Exercise objective: Reproduce the lines of the listing exactly, beginning at the top, until the line with "(386, 506) = (226, 404): red" has been reproduced too.

Data provided:
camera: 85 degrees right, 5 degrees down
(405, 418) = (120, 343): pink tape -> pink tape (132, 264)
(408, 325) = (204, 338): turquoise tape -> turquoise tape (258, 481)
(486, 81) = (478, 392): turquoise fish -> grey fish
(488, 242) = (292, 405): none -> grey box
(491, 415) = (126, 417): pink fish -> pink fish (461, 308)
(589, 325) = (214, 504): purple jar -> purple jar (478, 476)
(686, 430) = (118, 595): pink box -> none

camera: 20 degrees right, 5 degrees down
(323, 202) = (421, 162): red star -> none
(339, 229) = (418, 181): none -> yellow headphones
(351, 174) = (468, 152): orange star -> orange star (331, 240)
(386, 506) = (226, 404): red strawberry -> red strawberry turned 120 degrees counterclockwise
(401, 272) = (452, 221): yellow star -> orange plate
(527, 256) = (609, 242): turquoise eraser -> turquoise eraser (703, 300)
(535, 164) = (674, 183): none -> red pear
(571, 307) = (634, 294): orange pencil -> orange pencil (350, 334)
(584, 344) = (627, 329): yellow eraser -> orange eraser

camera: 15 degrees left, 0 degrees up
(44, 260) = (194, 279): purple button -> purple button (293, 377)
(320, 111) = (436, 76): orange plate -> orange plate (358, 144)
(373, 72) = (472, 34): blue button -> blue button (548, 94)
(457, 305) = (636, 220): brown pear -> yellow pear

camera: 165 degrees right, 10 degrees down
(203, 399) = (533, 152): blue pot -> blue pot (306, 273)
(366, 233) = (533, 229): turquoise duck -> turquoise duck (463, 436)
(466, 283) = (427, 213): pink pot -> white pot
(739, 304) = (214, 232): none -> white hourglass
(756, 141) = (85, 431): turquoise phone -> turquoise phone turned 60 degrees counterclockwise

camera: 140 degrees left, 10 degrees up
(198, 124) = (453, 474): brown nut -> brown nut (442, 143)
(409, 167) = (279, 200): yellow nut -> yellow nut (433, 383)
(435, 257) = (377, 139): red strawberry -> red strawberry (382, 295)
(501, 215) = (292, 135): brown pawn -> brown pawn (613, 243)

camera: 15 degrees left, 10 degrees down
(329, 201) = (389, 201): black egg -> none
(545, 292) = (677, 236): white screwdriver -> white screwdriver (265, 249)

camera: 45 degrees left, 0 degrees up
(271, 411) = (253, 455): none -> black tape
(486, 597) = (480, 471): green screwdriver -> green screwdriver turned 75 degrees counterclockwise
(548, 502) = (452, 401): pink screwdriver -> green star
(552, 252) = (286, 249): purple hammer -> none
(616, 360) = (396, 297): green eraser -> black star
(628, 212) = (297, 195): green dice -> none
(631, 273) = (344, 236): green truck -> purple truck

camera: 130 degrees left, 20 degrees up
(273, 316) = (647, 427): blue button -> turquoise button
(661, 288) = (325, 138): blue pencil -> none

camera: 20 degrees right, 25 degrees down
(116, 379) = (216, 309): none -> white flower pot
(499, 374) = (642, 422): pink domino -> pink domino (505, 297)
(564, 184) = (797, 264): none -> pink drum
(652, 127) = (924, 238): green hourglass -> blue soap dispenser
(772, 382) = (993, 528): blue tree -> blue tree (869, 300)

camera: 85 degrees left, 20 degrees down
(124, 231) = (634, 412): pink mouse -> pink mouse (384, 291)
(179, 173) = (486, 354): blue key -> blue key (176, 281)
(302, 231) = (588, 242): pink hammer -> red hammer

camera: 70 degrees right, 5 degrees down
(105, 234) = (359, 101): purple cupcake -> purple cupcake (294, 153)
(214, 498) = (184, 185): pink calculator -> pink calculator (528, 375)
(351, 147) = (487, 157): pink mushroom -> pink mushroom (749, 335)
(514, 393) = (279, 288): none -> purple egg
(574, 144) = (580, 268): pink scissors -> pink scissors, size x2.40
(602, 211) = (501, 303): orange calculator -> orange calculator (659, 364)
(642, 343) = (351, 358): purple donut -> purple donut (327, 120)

Exercise answer:
camera: 85 degrees right, 5 degrees down
(405, 418) = (120, 343): pink tape -> pink tape (132, 264)
(408, 325) = (204, 338): turquoise tape -> turquoise tape (258, 481)
(486, 81) = (478, 392): turquoise fish -> grey fish
(488, 242) = (292, 405): none -> grey box
(491, 415) = (126, 417): pink fish -> pink fish (461, 308)
(589, 325) = (214, 504): purple jar -> purple jar (478, 476)
(686, 430) = (118, 595): pink box -> none

camera: 20 degrees right, 5 degrees down
(323, 202) = (421, 162): red star -> none
(339, 229) = (418, 181): none -> yellow headphones
(351, 174) = (468, 152): orange star -> orange star (331, 240)
(386, 506) = (226, 404): red strawberry -> red strawberry turned 120 degrees counterclockwise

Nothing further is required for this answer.